#### [ASSIGNMENT]
Nothing but the lines from the top of the data to the line holding "brown plate F6" should be printed, word for word and both ends included; leave the pictures out.

Collected data entries
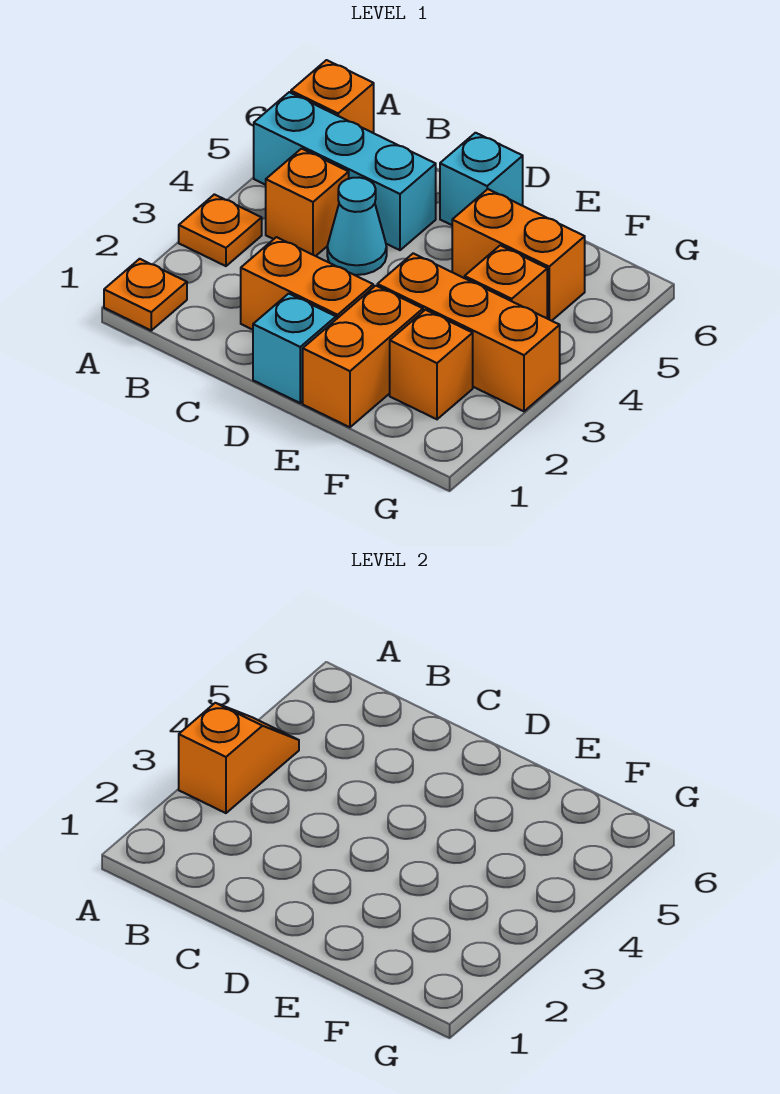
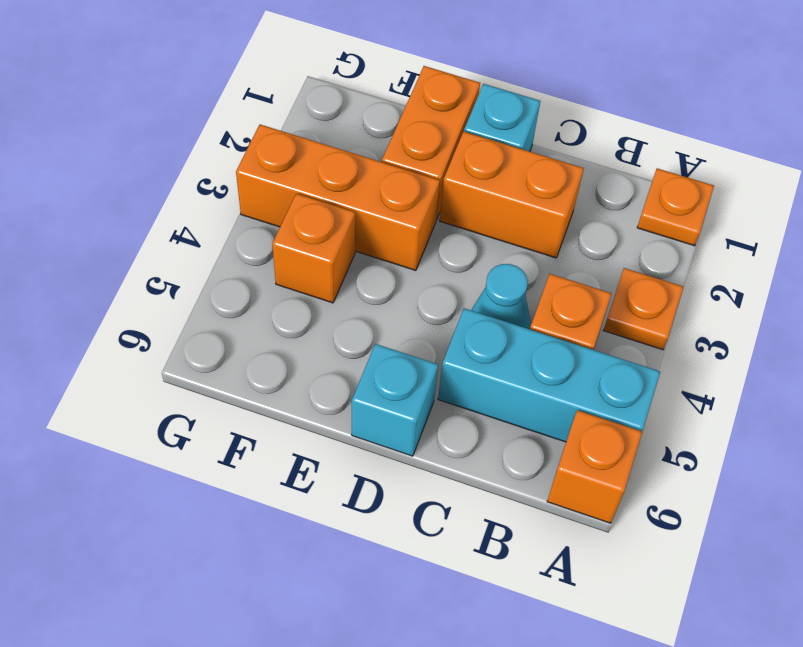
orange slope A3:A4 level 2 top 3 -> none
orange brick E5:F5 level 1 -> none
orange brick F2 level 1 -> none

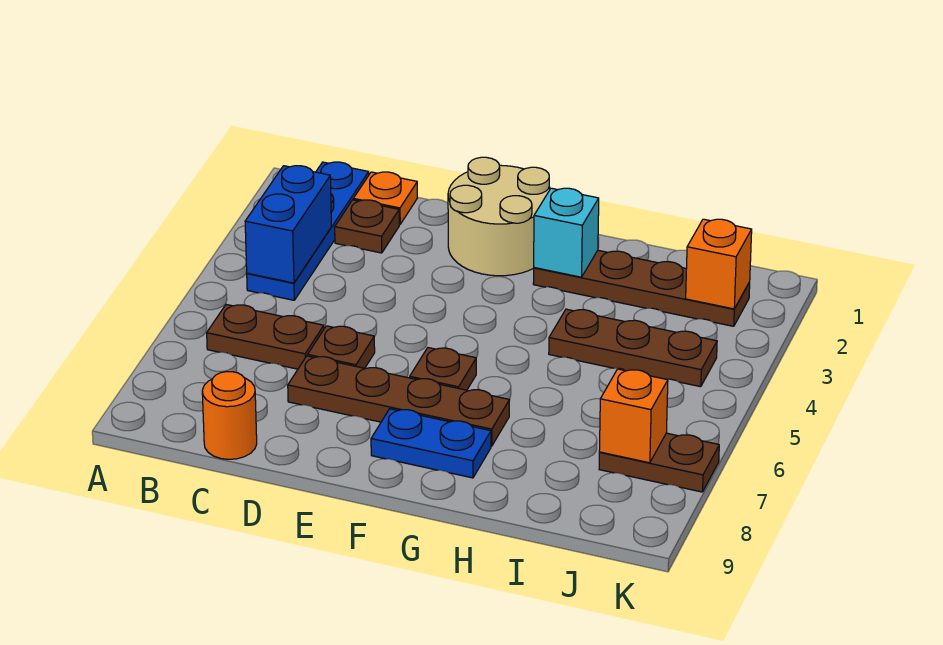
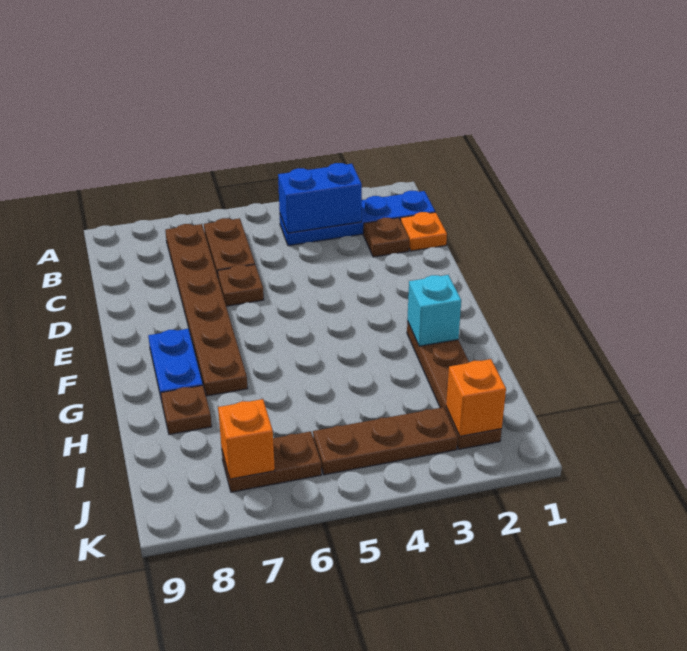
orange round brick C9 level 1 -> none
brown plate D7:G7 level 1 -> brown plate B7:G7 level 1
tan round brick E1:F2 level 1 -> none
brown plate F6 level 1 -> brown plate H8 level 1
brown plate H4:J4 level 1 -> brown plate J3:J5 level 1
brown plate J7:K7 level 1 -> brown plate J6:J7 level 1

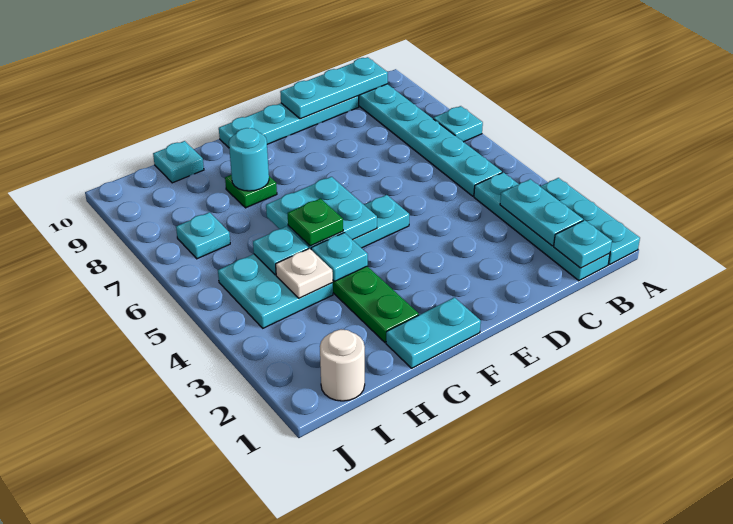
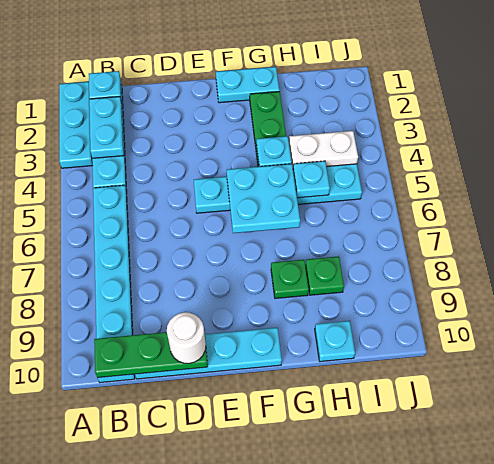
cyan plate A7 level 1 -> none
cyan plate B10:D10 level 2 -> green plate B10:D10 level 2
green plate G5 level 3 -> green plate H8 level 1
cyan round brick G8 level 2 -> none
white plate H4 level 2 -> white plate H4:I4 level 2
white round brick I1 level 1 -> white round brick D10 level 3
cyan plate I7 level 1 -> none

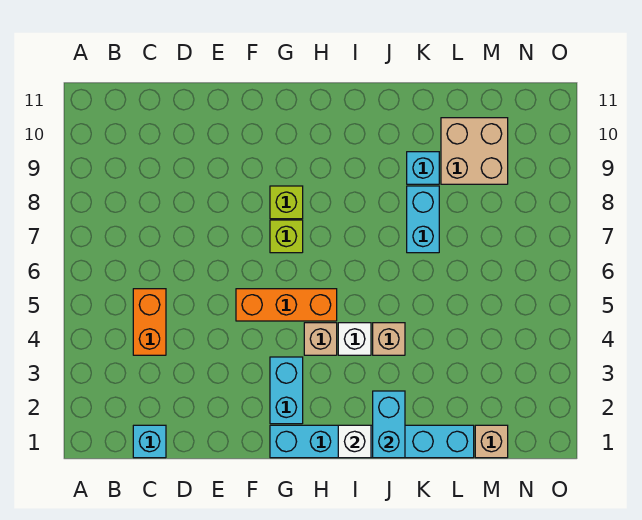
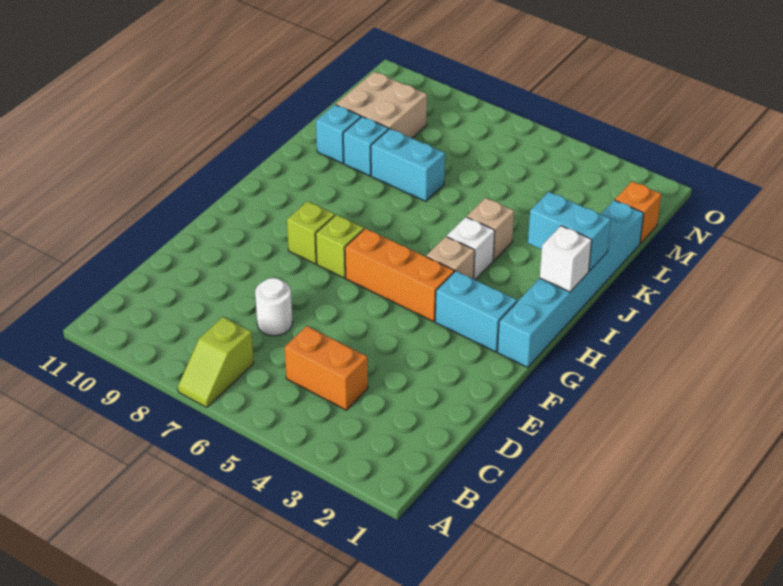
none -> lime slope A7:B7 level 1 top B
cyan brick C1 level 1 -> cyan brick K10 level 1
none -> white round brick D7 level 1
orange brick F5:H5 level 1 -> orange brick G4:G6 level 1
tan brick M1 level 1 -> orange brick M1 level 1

#### [RESPONSE AREA]
orange slope A3:A4 level 2 top 3 -> none
orange brick E5:F5 level 1 -> none
orange brick F2 level 1 -> none

orange round brick C9 level 1 -> none
brown plate D7:G7 level 1 -> brown plate B7:G7 level 1
tan round brick E1:F2 level 1 -> none
brown plate F6 level 1 -> brown plate H8 level 1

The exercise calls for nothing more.